▶ [TASK GOAL]
From the listing below, pull out every line where the string "degrees" appears.

START DATA SUPPLIED

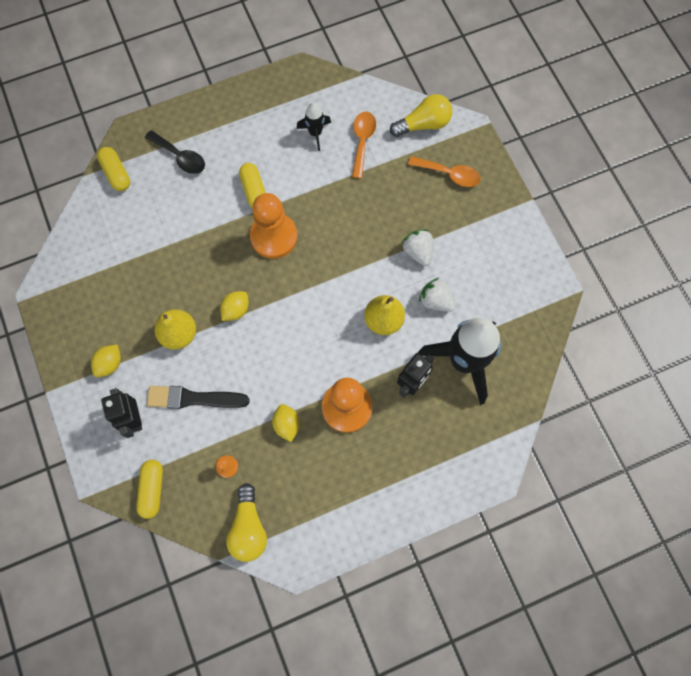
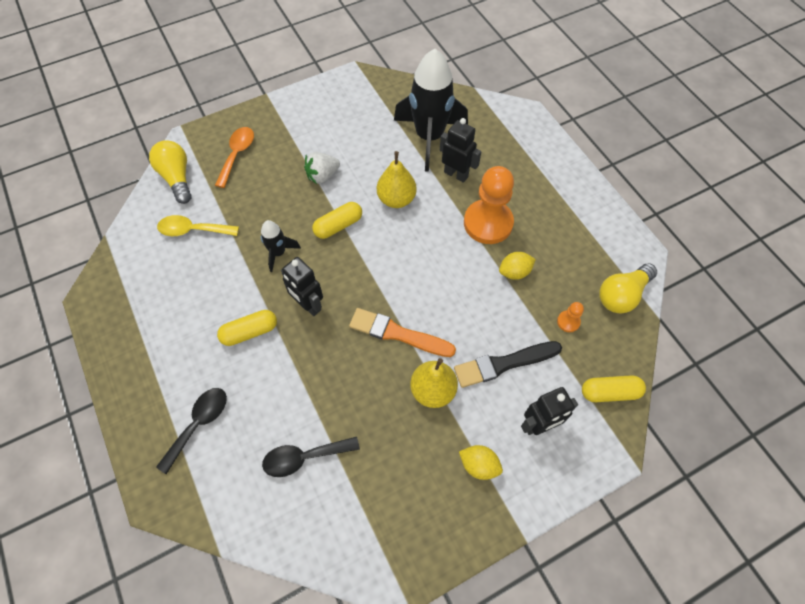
camera: 95 degrees left, 10 degrees down
(116, 173) = (218, 505): yellow capsule -> yellow capsule (338, 226)
(140, 232) = (304, 457): none -> black spoon
(194, 398) = (504, 364): black brush -> black brush turned 75 degrees clockwise
(236, 310) = (398, 334): yellow lemon -> orange brush
(248, 527) = (622, 295): yellow light bulb -> yellow light bulb turned 150 degrees clockwise
(274, 237) = (308, 305): orange pawn -> black robot
(315, 133) = (178, 276): black rocket -> black rocket (278, 253)
(362, 141) = (193, 230): orange spoon -> yellow spoon
(435, 301) = (373, 160): white strawberry -> none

END DATA SUPPLIED

▶ [REPLY]
camera: 95 degrees left, 10 degrees down
(194, 398) = (504, 364): black brush -> black brush turned 75 degrees clockwise
(248, 527) = (622, 295): yellow light bulb -> yellow light bulb turned 150 degrees clockwise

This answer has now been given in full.